_Required action_. Exactly as written, print out each entry in the data, with no pictures.
____ Material for the task
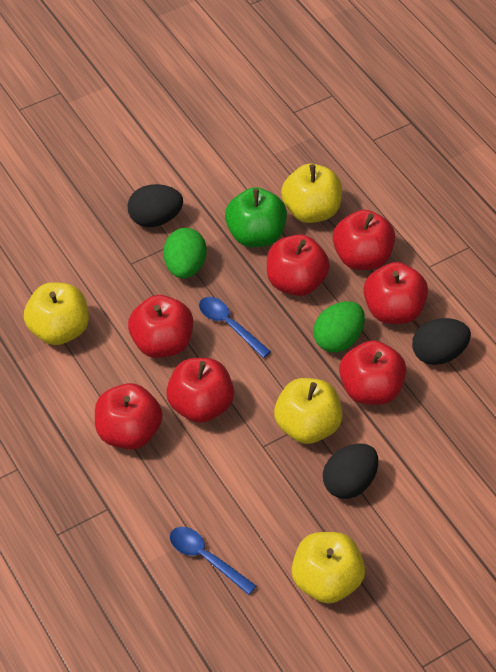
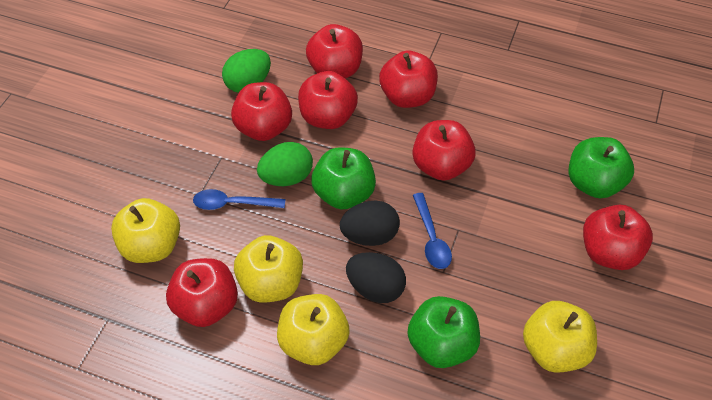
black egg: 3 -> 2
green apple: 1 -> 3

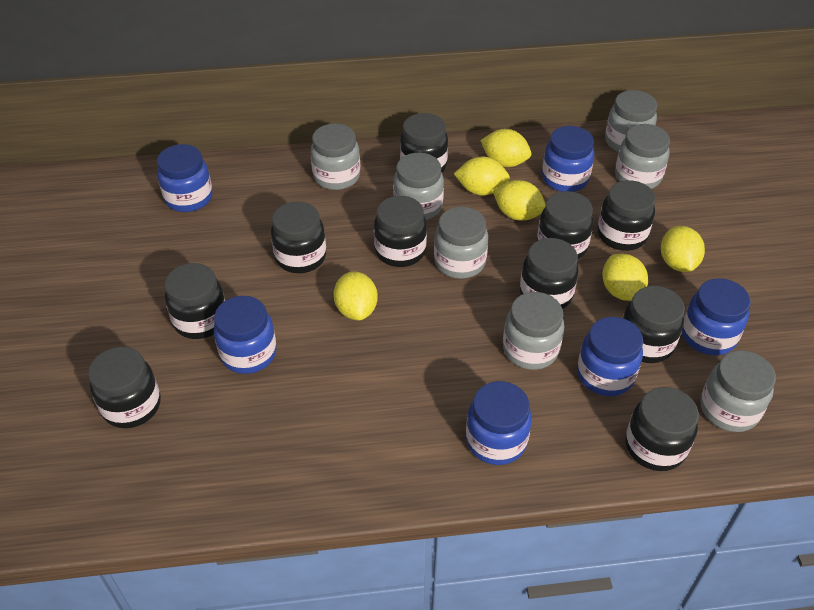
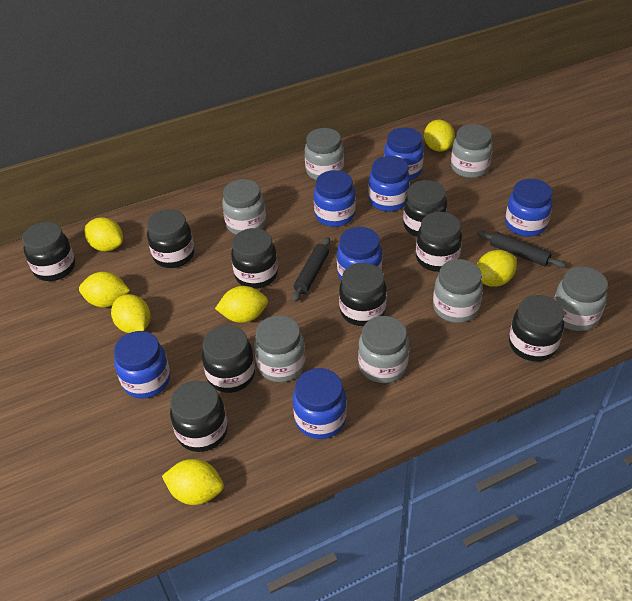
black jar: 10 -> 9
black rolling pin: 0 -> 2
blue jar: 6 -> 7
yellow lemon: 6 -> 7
________
_Solution to this problem_.
black egg: 3 -> 2
green apple: 1 -> 3

black jar: 10 -> 9
black rolling pin: 0 -> 2
blue jar: 6 -> 7
yellow lemon: 6 -> 7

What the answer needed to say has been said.